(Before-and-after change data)
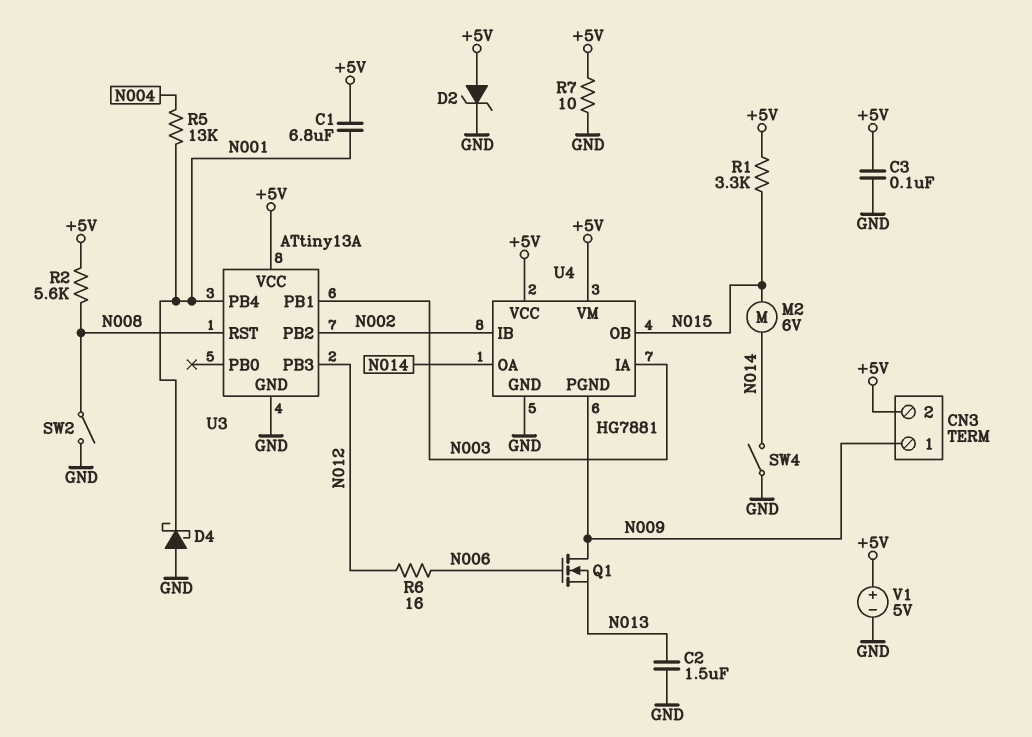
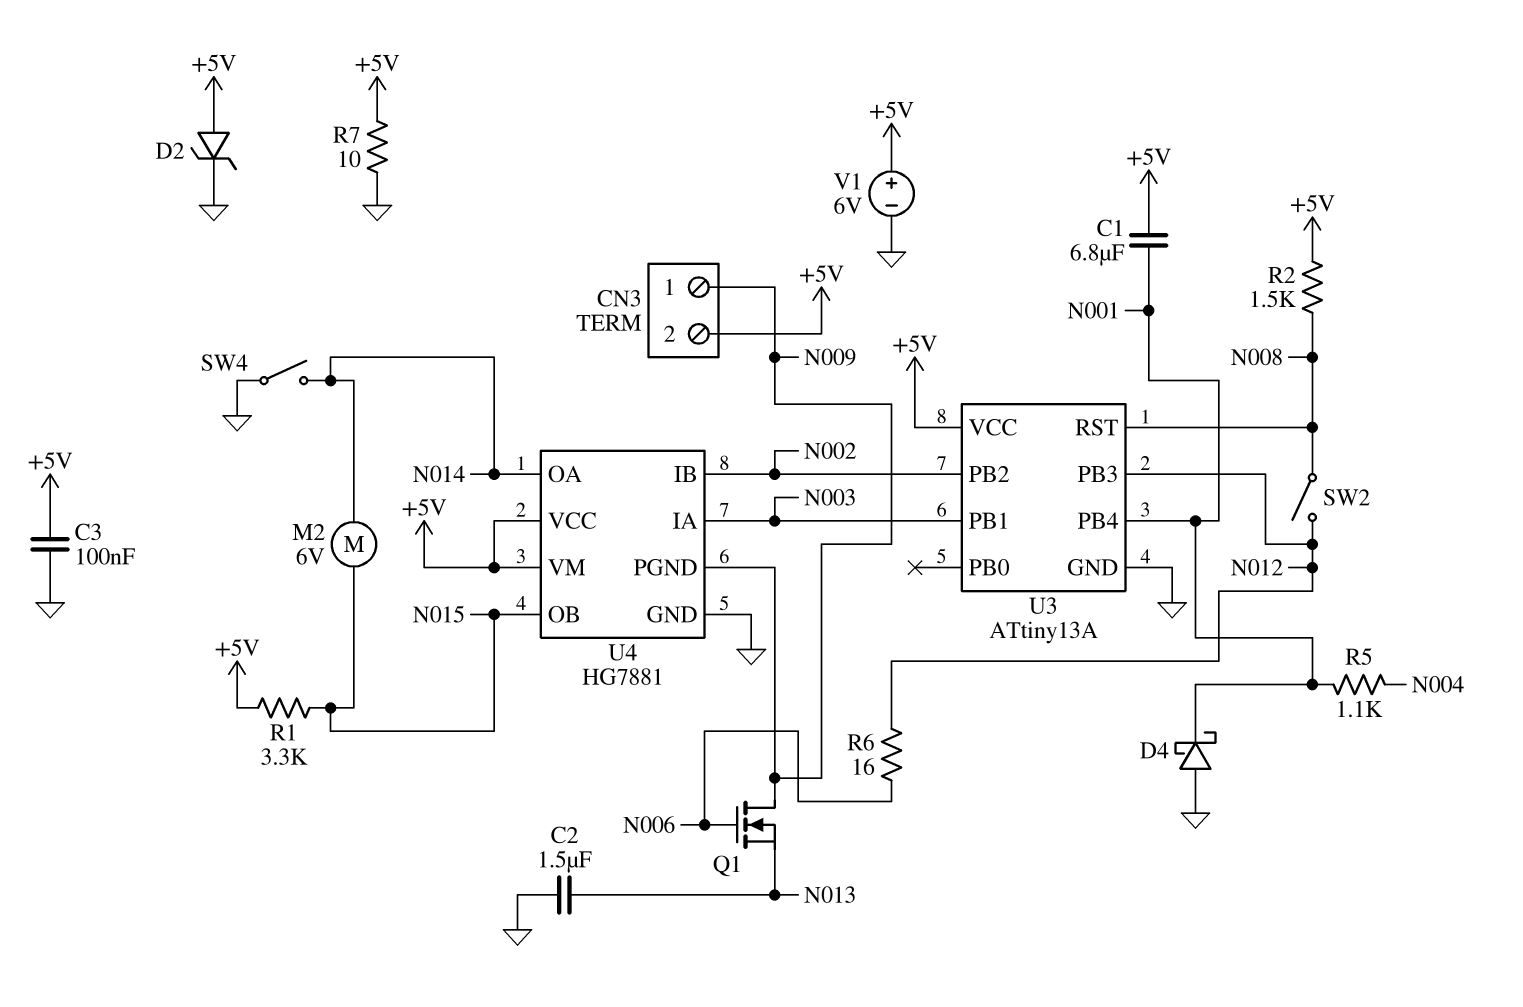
R2: 5.6k (+5V, N008) -> 1.5k (+5V, N008)
R5: 13k (N001, N004) -> 1.1k (N001, N004)
SW2: switch (GND, N008) -> switch (N008, N012)
V1: 5V (plus +5V, minus GND) -> 6V (plus +5V, minus GND)

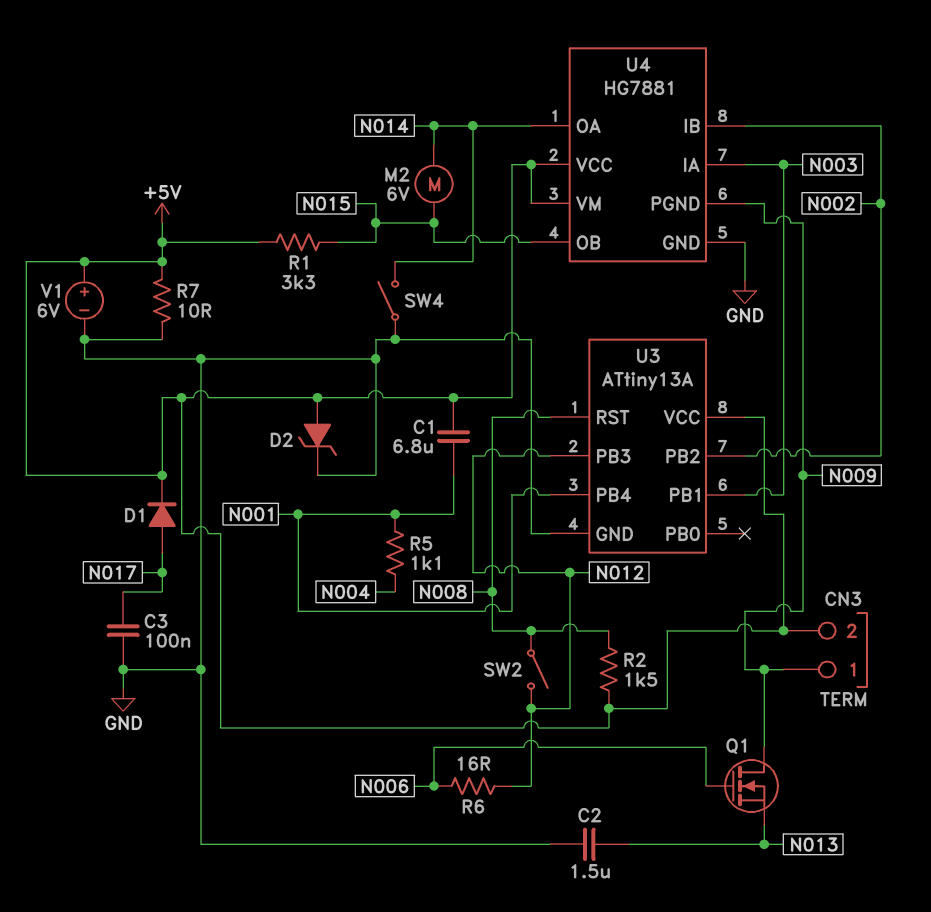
C3: 100nF (+5V, GND) -> 100nF (GND, N017)
D1: none -> diode (A N017, K +5V)
D4: schottky (A GND, K N001) -> none

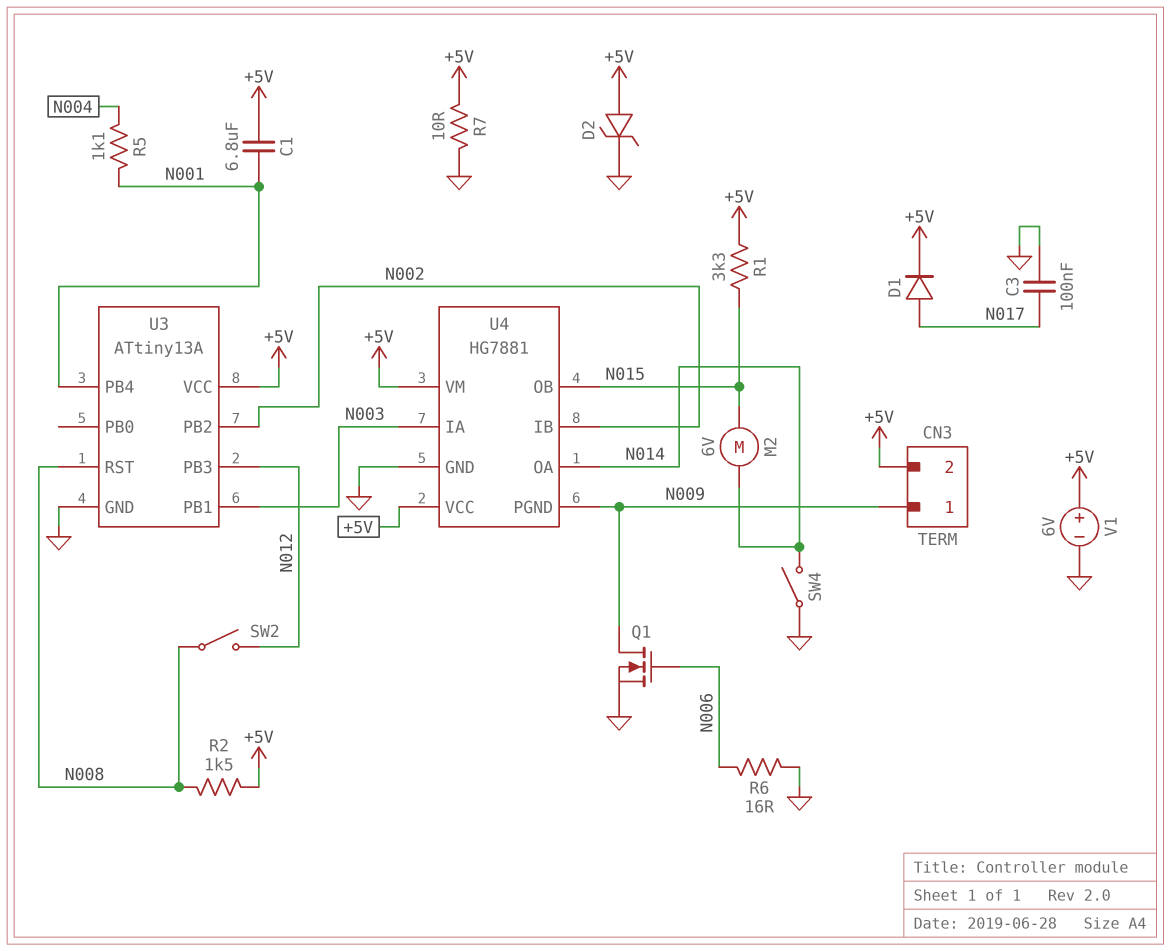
C2: 1.5uF (GND, N013) -> none
Q1: NMOS (G N006, D N009, S N013) -> NMOS (G N006, D N009, S GND)
R6: 16 (N006, N012) -> 16 (GND, N006)

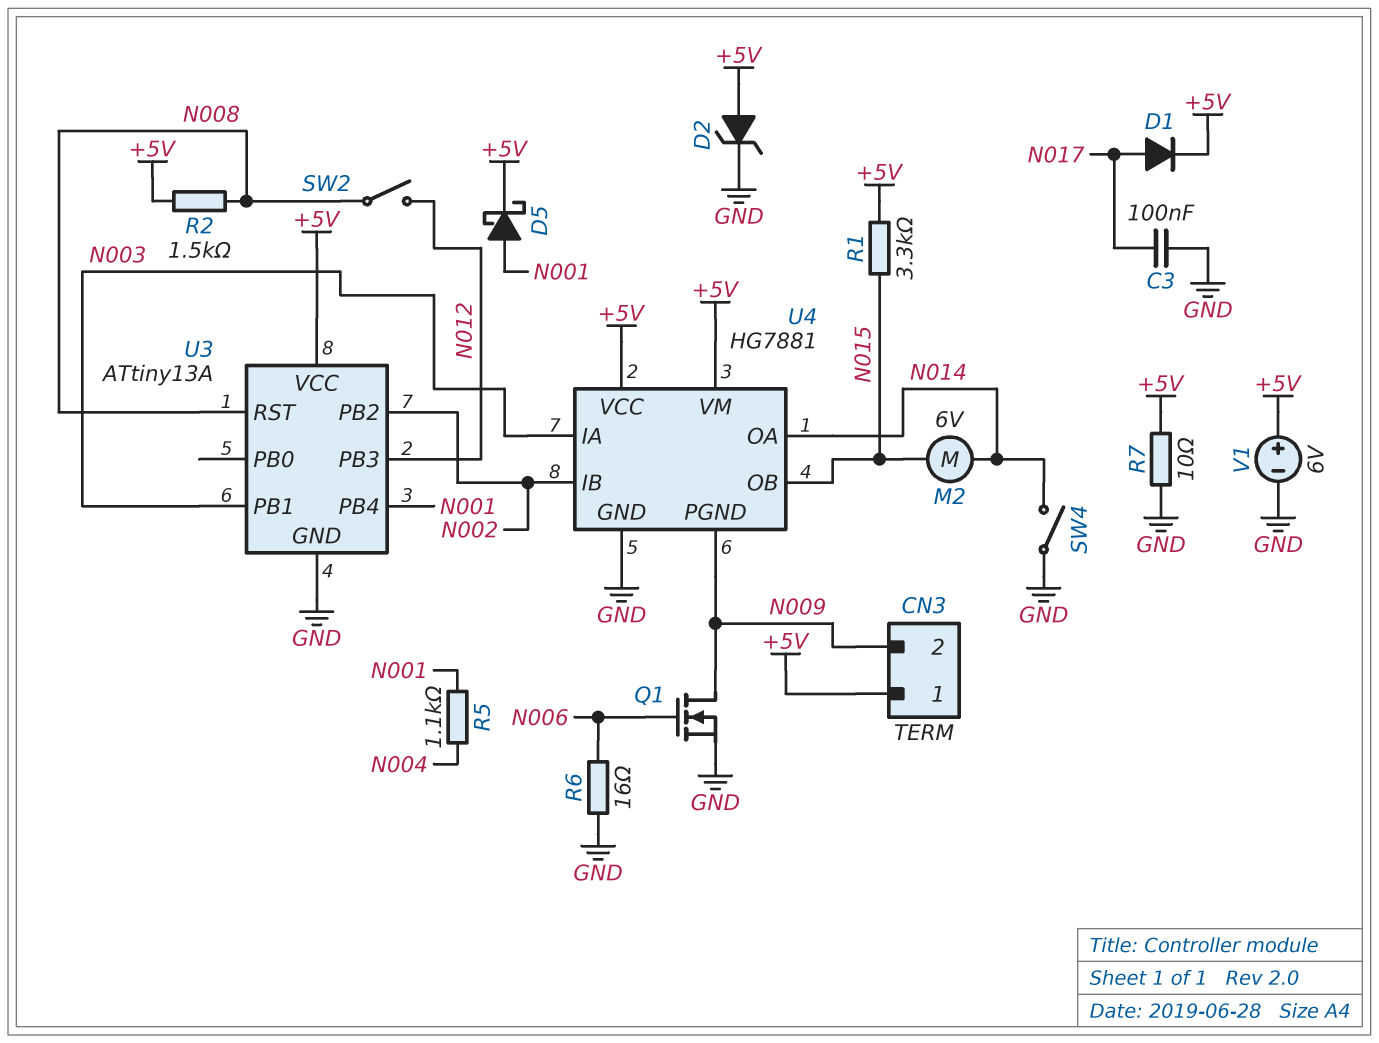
C1: 6.8uF (+5V, N001) -> none
CN3 pin 1: N009 -> +5V
CN3 pin 2: +5V -> N009
D5: none -> schottky (A N001, K +5V)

> [WHAT YOU NEED TO DO]: Could you set down nothing but the lines from the one containing "SW2: switch (GND, N008)" through the last line of the records above, both ends included, exactly as given and free of pictures?

> [OUTPUT BELOW]:
SW2: switch (GND, N008) -> switch (N008, N012)
V1: 5V (plus +5V, minus GND) -> 6V (plus +5V, minus GND)

C3: 100nF (+5V, GND) -> 100nF (GND, N017)
D1: none -> diode (A N017, K +5V)
D4: schottky (A GND, K N001) -> none

C2: 1.5uF (GND, N013) -> none
Q1: NMOS (G N006, D N009, S N013) -> NMOS (G N006, D N009, S GND)
R6: 16 (N006, N012) -> 16 (GND, N006)

C1: 6.8uF (+5V, N001) -> none
CN3 pin 1: N009 -> +5V
CN3 pin 2: +5V -> N009
D5: none -> schottky (A N001, K +5V)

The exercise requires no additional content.